--- EXERCISE DIRECTIONS ---
The lines to copy run from the one containing "gray semicircle: (204, 405)" to the very end of the records; give them exactly, and only them, without pictures.

--- SOURCE DATA ---

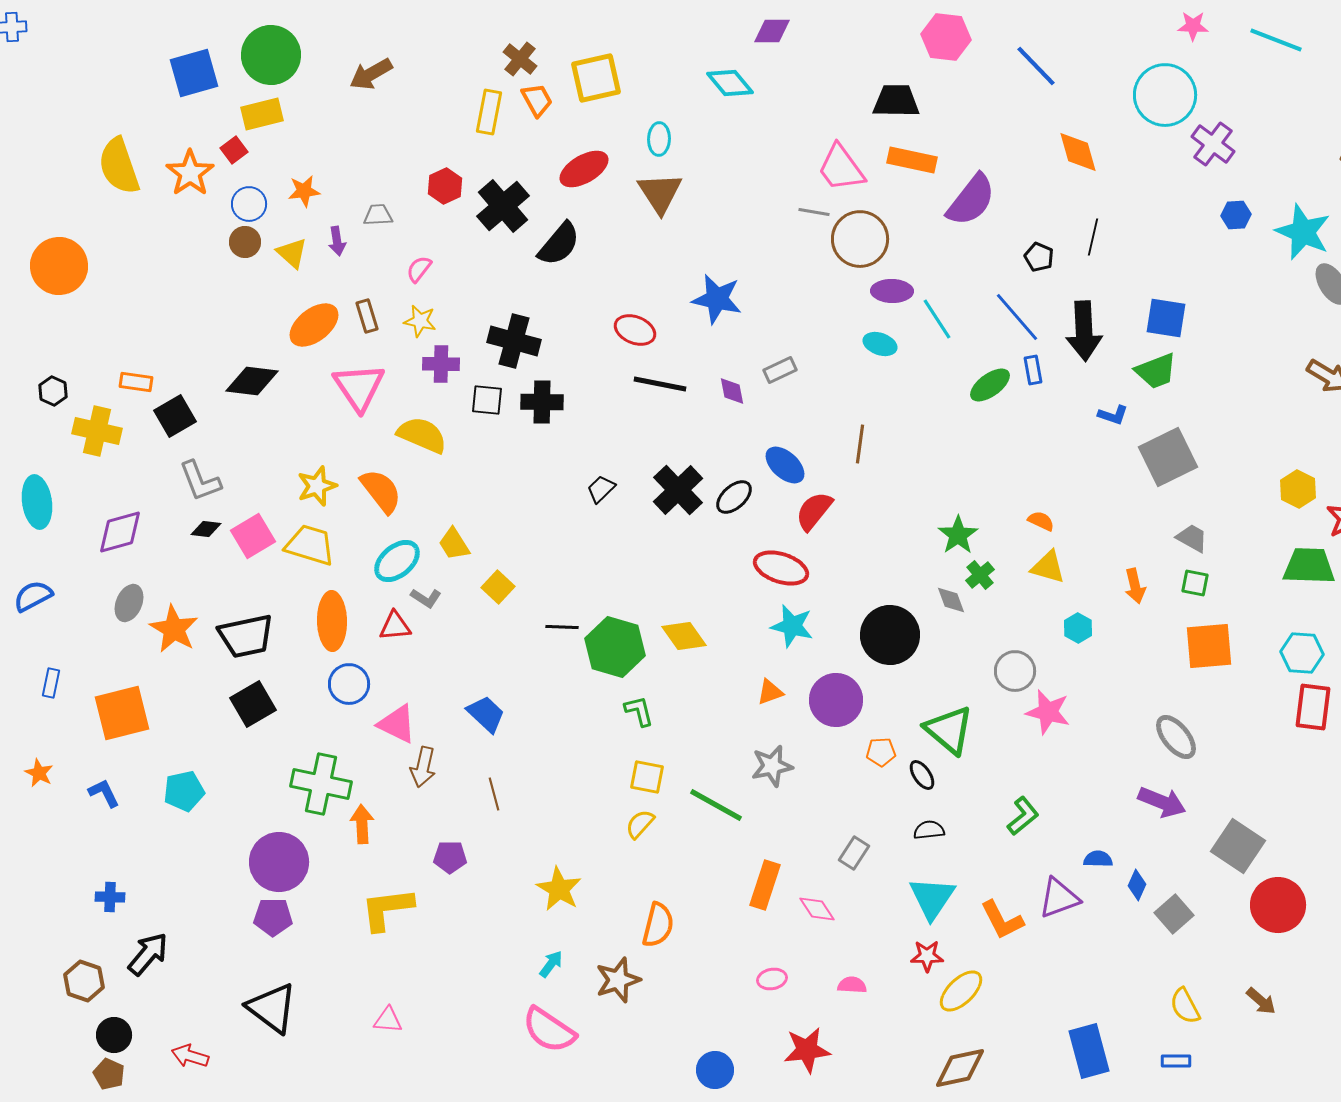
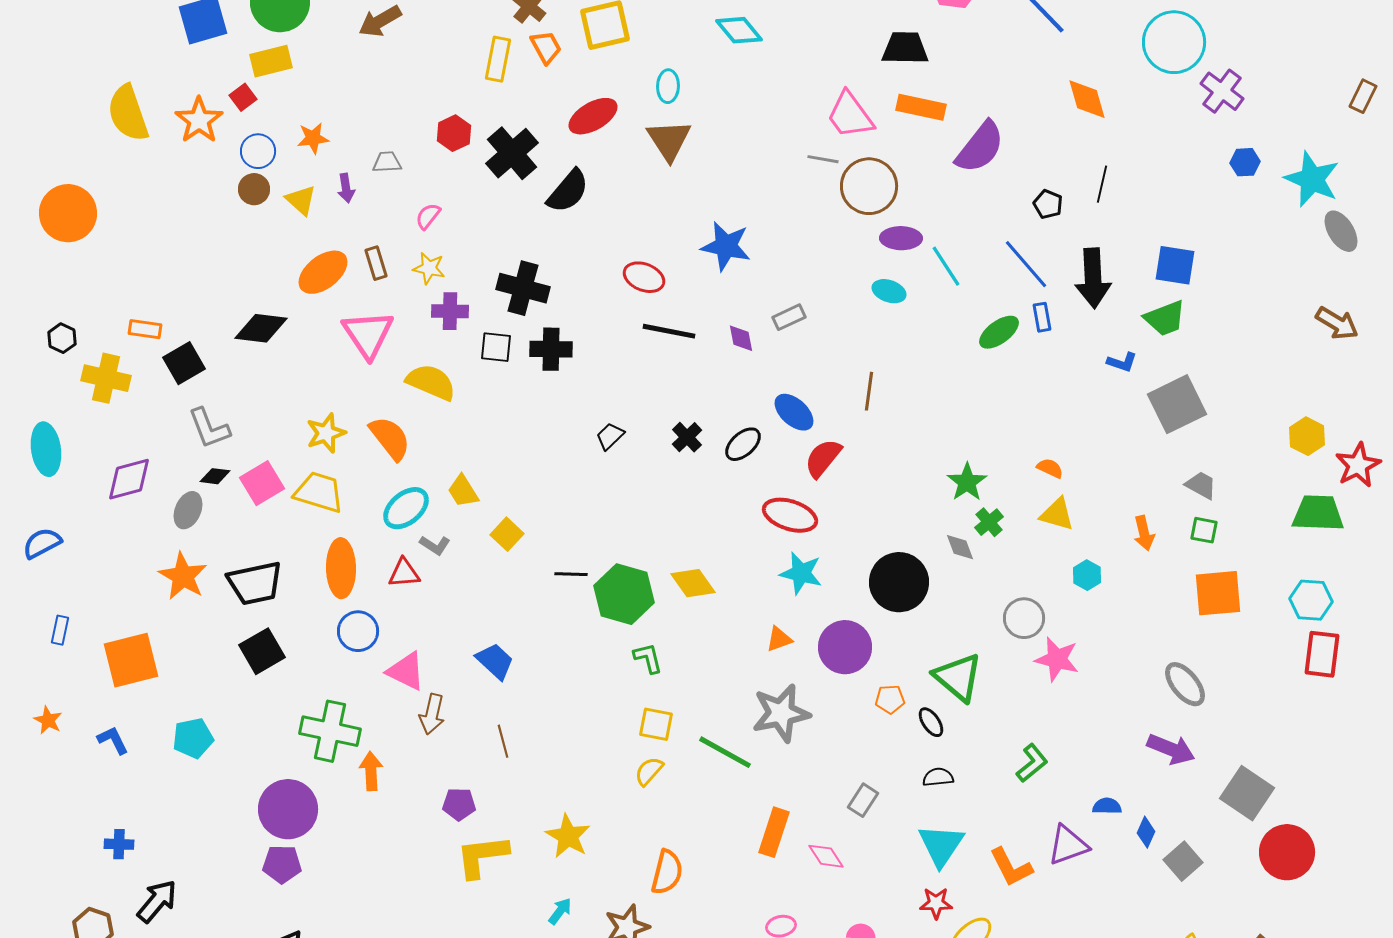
black cross: (678, 490) -> (687, 437), size x0.6
gray ellipse: (129, 603) -> (188, 510), moved
gray star: (772, 766) -> (781, 713), size x1.4
yellow L-shape: (387, 909) -> (482, 856), moved

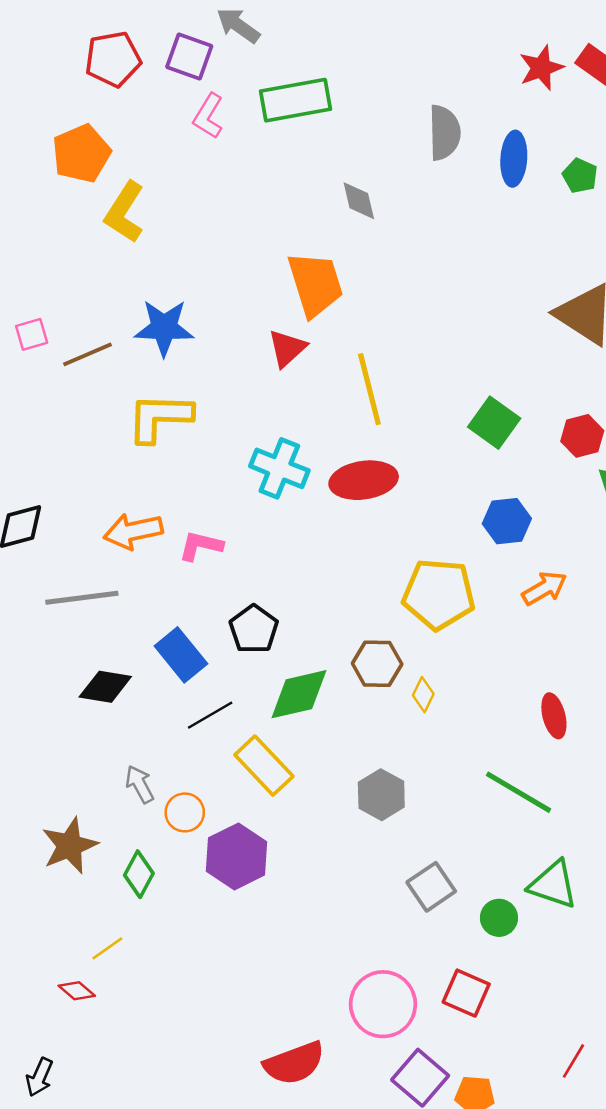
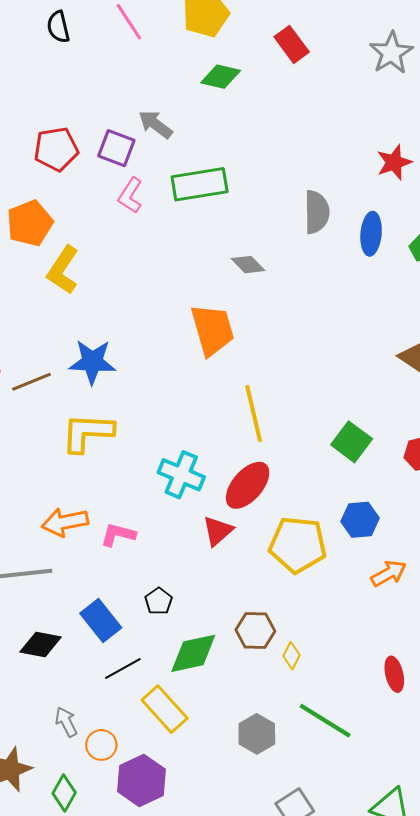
gray diamond: (359, 201) -> (248, 265), turned -32
red triangle: (287, 348) -> (218, 531), moved
red ellipse: (364, 480) -> (248, 485), turned -42
yellow pentagon: (439, 594) -> (298, 545), moved
black pentagon: (254, 629) -> (159, 601), size x0.7
green line: (519, 792) -> (325, 721), moved

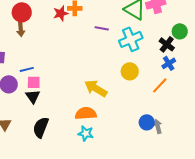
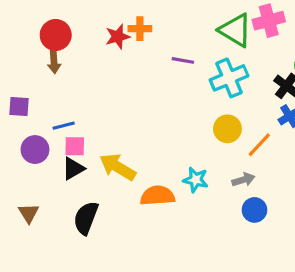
orange line: (160, 85) -> (259, 145), moved
yellow arrow: (96, 88) -> (118, 167), moved
black triangle: (33, 96) -> (73, 169), turned 35
gray arrow: (158, 126) -> (243, 180), moved, turned 88
cyan star: (86, 133) -> (196, 180), moved

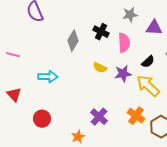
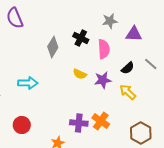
yellow arrow: (148, 86) -> (128, 92), size x0.7
orange cross: (136, 116) -> (101, 121), moved
purple cross: (99, 117) -> (79, 123), turned -36

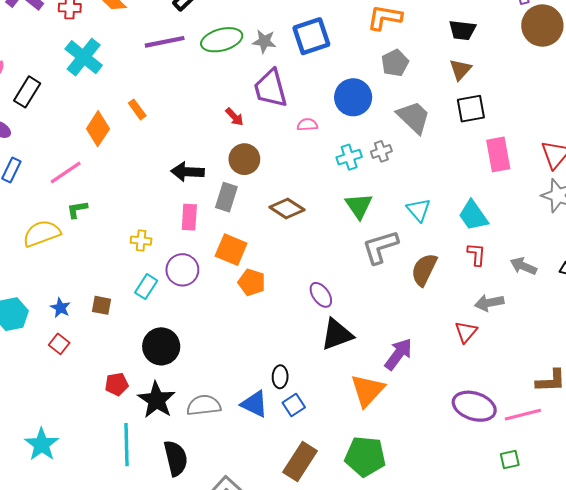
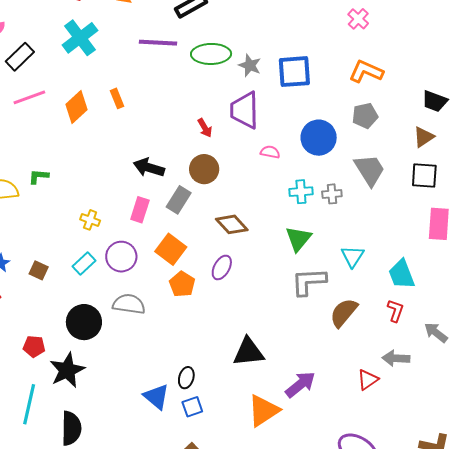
pink line: (66, 173) -> (29, 97), moved
purple ellipse: (321, 295) -> (222, 267), moved, turned 50
gray semicircle: (204, 405) -> (129, 304), moved

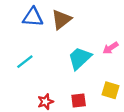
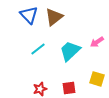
blue triangle: (33, 17) -> (29, 15), turned 42
cyan line: (25, 62) -> (38, 49), moved

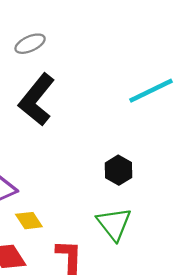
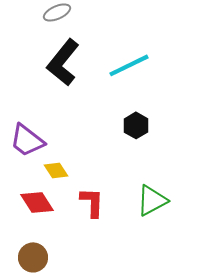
cyan line: (151, 91) -> (129, 65), moved
green triangle: (114, 224) -> (152, 200), moved, turned 40

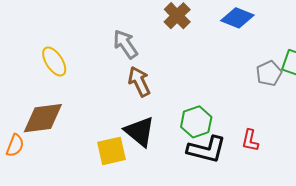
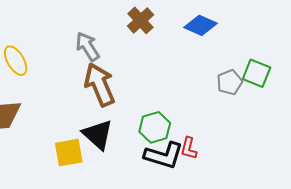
brown arrow: (139, 82) -> (100, 85), size x1.4
red L-shape: (250, 140) -> (189, 148), moved

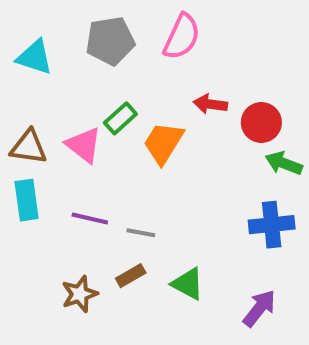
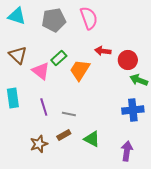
pink semicircle: (182, 37) -> (89, 18), turned -45
cyan triangle: (35, 57) -> (17, 16), moved
brown triangle: (29, 147) -> (18, 55), moved, turned 36
purple line: (90, 218) -> (44, 107), turned 60
purple arrow: (259, 308) -> (127, 151), turned -30

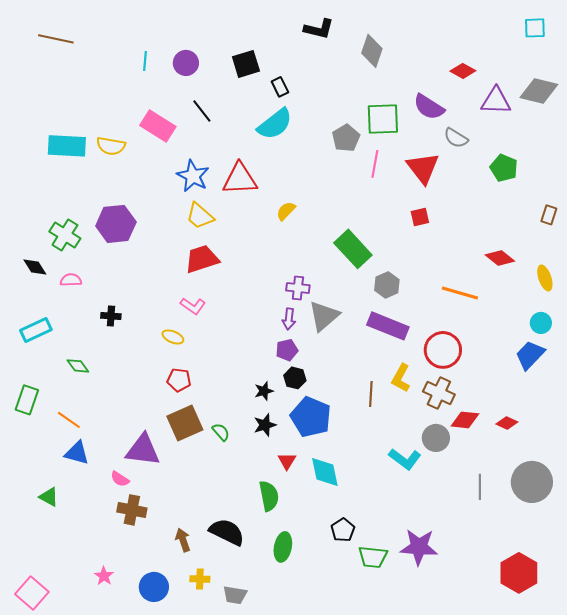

--- EXERCISE OUTPUT ---
gray semicircle: (204, 405) -> (129, 304), moved

blue triangle: (33, 17) -> (29, 15), turned 42
cyan line: (25, 62) -> (38, 49), moved

cyan line: (151, 91) -> (129, 65), moved
green triangle: (114, 224) -> (152, 200), moved, turned 40

brown arrow: (139, 82) -> (100, 85), size x1.4
red L-shape: (250, 140) -> (189, 148), moved

pink semicircle: (182, 37) -> (89, 18), turned -45
cyan triangle: (35, 57) -> (17, 16), moved
brown triangle: (29, 147) -> (18, 55), moved, turned 36
purple line: (90, 218) -> (44, 107), turned 60
purple arrow: (259, 308) -> (127, 151), turned -30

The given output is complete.